BEGIN Stored data

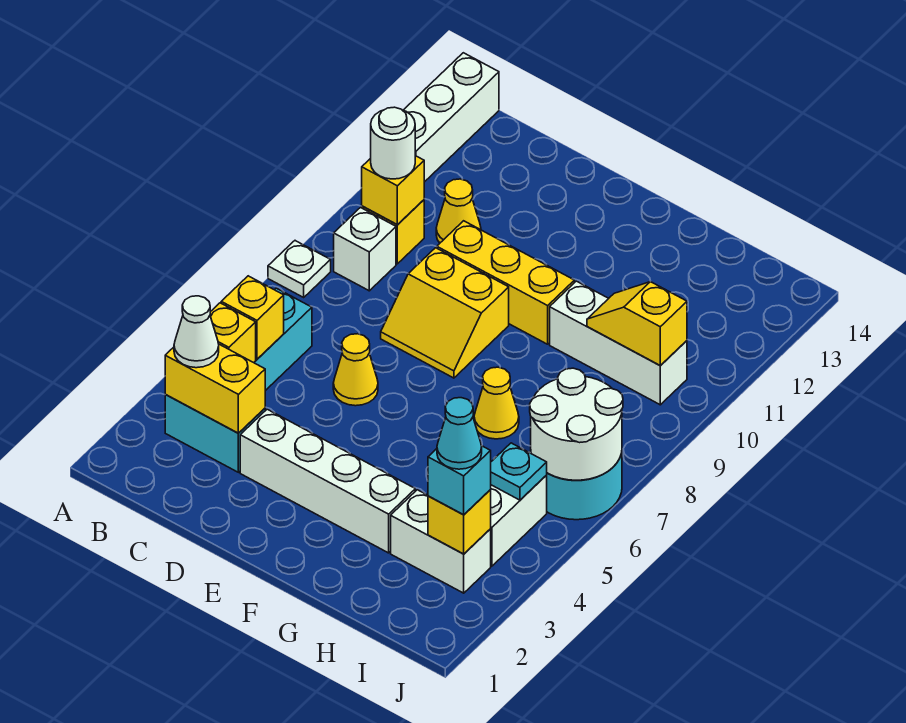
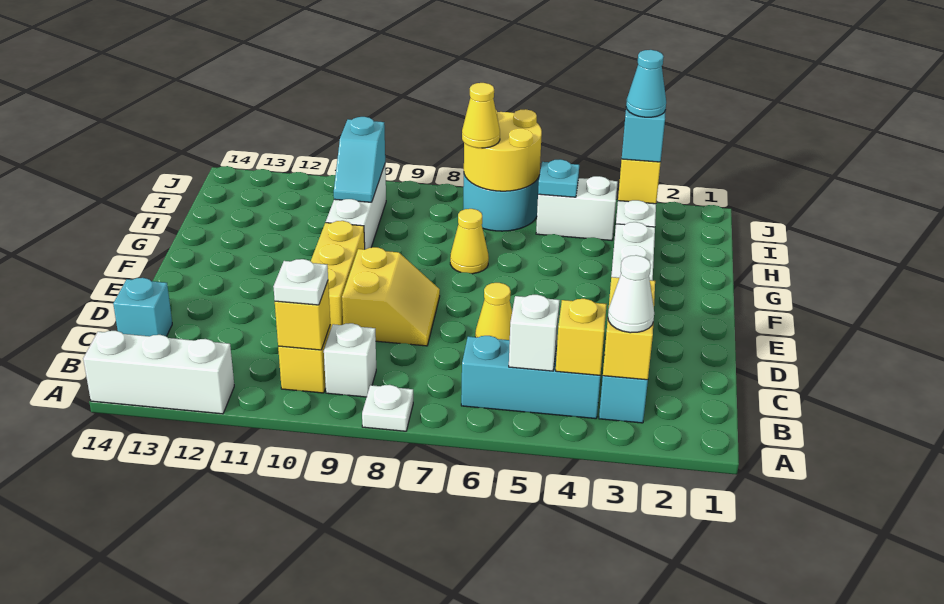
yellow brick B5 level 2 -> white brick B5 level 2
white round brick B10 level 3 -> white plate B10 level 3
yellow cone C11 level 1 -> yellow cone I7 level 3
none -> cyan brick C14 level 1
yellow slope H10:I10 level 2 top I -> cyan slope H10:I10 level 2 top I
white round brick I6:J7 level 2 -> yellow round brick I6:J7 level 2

END Stored data

#### [Task directions]
Take the lines from the one containing "white round brick B10" to the last line of the material above and write them out exactly.

#### [Exercise result]
white round brick B10 level 3 -> white plate B10 level 3
yellow cone C11 level 1 -> yellow cone I7 level 3
none -> cyan brick C14 level 1
yellow slope H10:I10 level 2 top I -> cyan slope H10:I10 level 2 top I
white round brick I6:J7 level 2 -> yellow round brick I6:J7 level 2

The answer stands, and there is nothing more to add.